WORK REQUIRED — From the first line of the entries down to the line with "R4: 62k (GND, U1/P1.4) -> 62k (GATE, GND)", write out every line exactly; that last line counts, but pictures do not.

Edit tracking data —
===

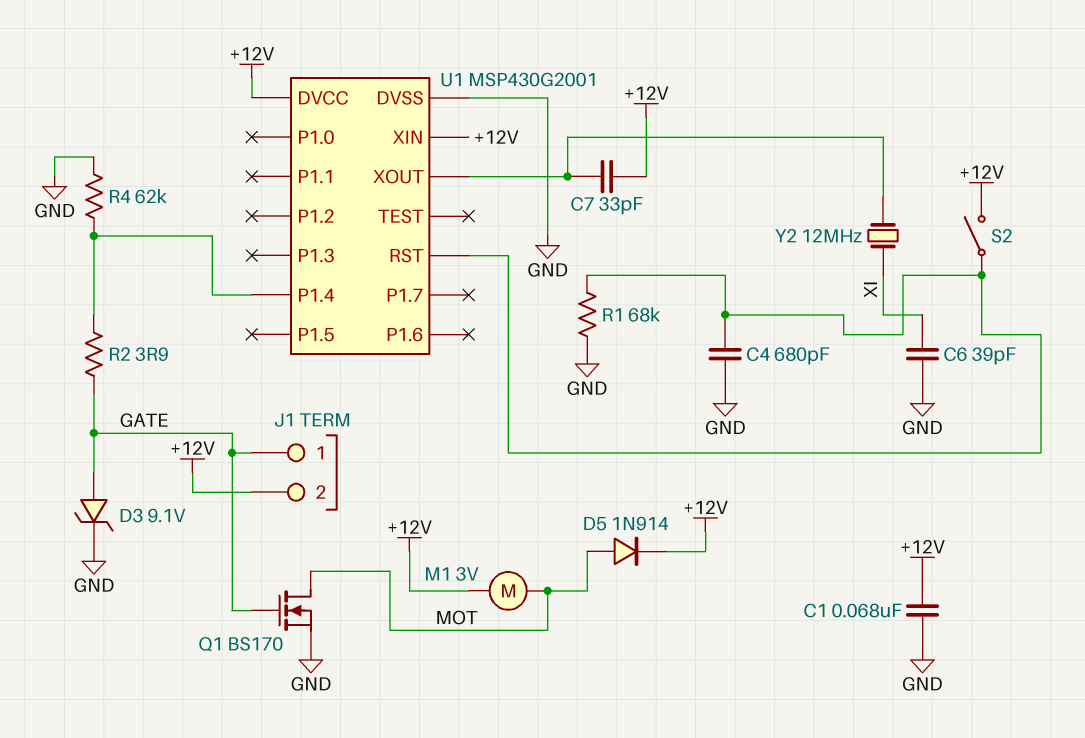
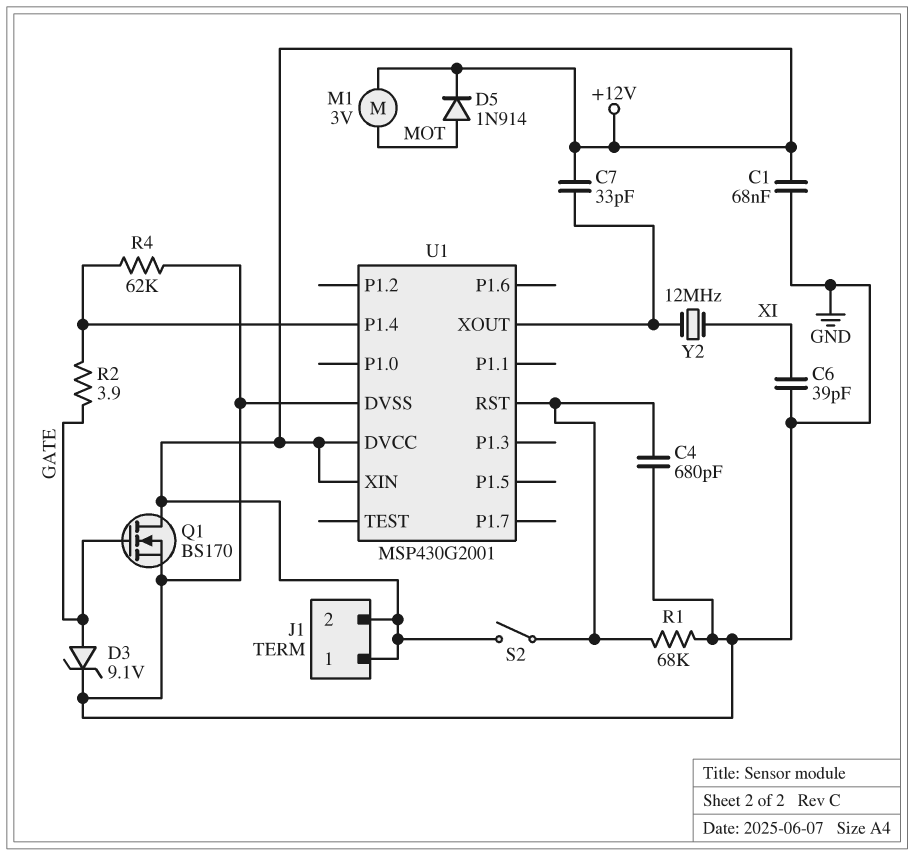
J1 pin 1: GATE -> +12V
Q1: NMOS BS170 (G GATE, D MOT, S GND) -> NMOS BS170 (G GATE, D +12V, S GND)

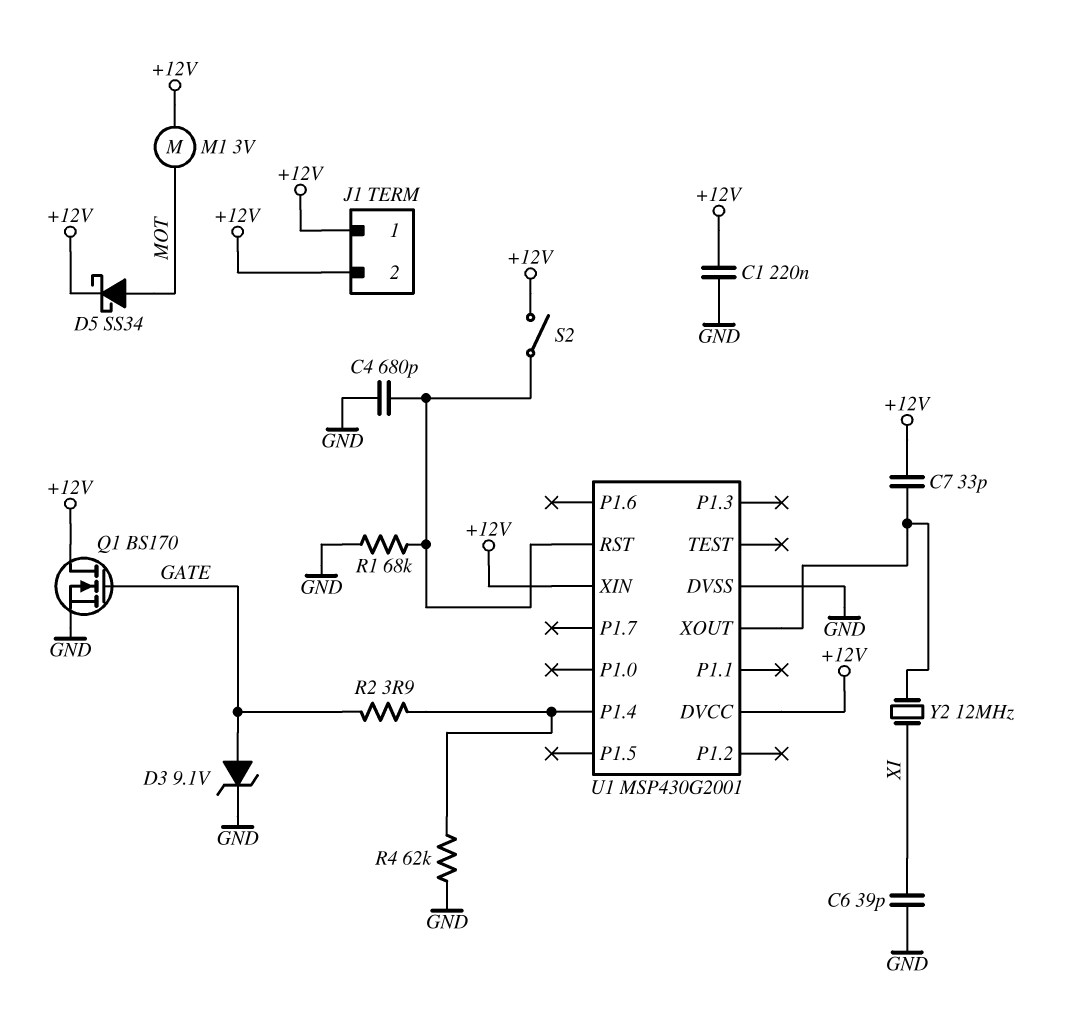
C1: 68nF (+12V, GND) -> 220nF (+12V, GND)
D5: diode 1N914 (A MOT, K +12V) -> schottky SS34 (A MOT, K +12V)

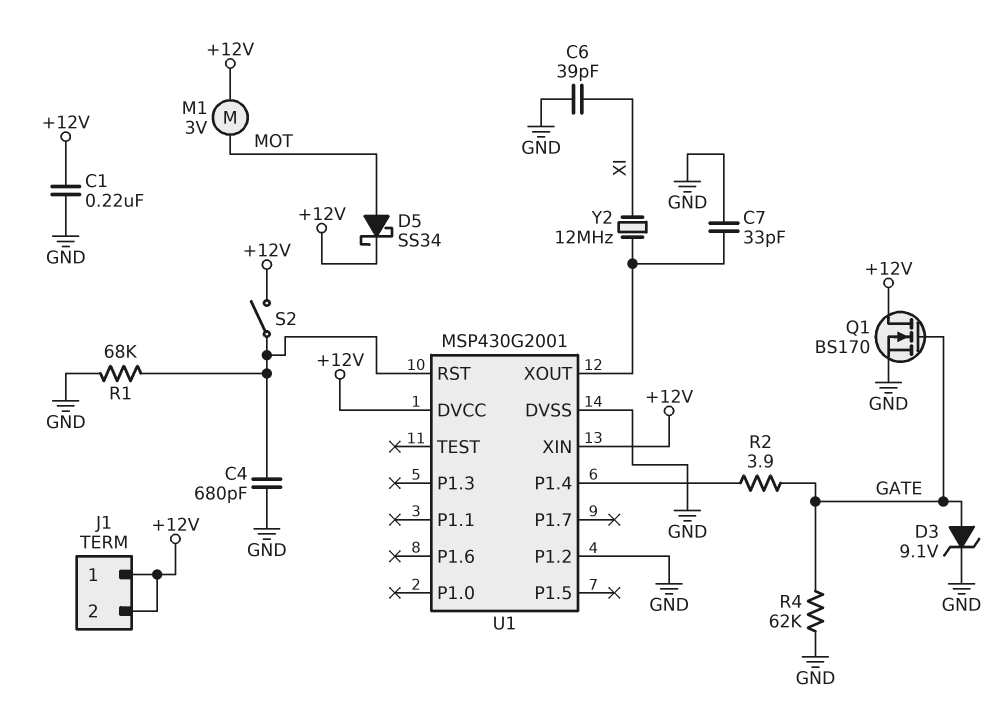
C7: 33pF (+12V, U1/XOUT) -> 33pF (GND, U1/XOUT)
R4: 62k (GND, U1/P1.4) -> 62k (GATE, GND)
U1 pin P1.2: none -> GND

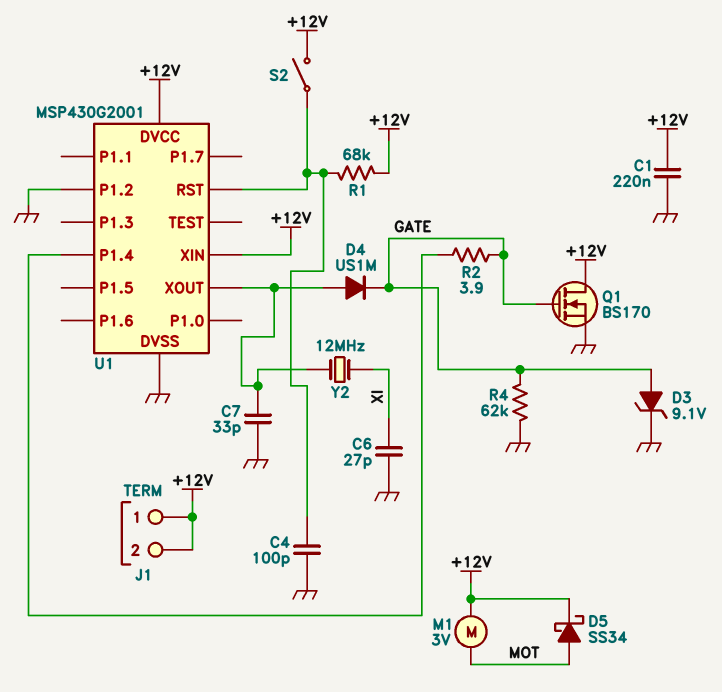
C4: 680pF (GND, U1/RST) -> 100pF (GND, U1/RST)
C6: 39pF (GND, XI) -> 27pF (GND, XI)
D4: none -> diode US1M (A U1/XOUT, K GATE)
R1: 68k (GND, U1/RST) -> 68k (+12V, U1/RST)

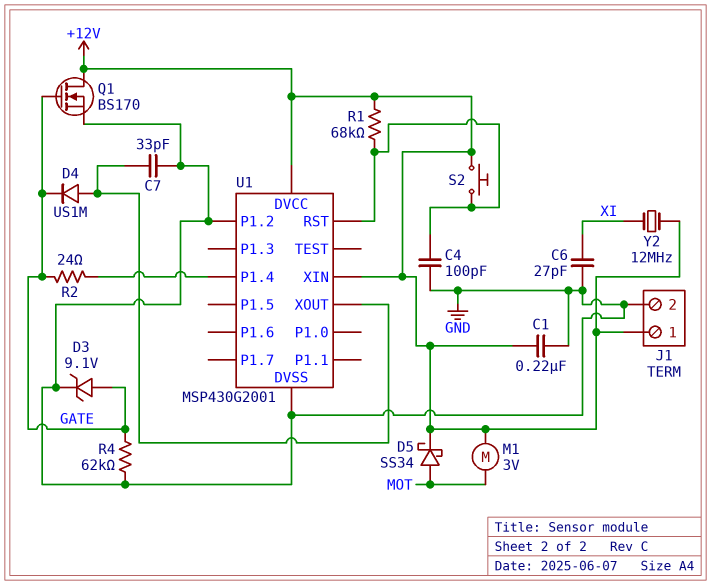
J1 pin 2: +12V -> GND
R2: 3.9 (GATE, U1/P1.4) -> 24 (GATE, U1/P1.4)
S2: switch (+12V, U1/RST) -> button (+12V, U1/RST)
Y2: 12MHz (U1/XOUT, XI) -> 12MHz (+12V, XI)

===

ANSWER TO THE EXERCISE —
J1 pin 1: GATE -> +12V
Q1: NMOS BS170 (G GATE, D MOT, S GND) -> NMOS BS170 (G GATE, D +12V, S GND)

C1: 68nF (+12V, GND) -> 220nF (+12V, GND)
D5: diode 1N914 (A MOT, K +12V) -> schottky SS34 (A MOT, K +12V)

C7: 33pF (+12V, U1/XOUT) -> 33pF (GND, U1/XOUT)
R4: 62k (GND, U1/P1.4) -> 62k (GATE, GND)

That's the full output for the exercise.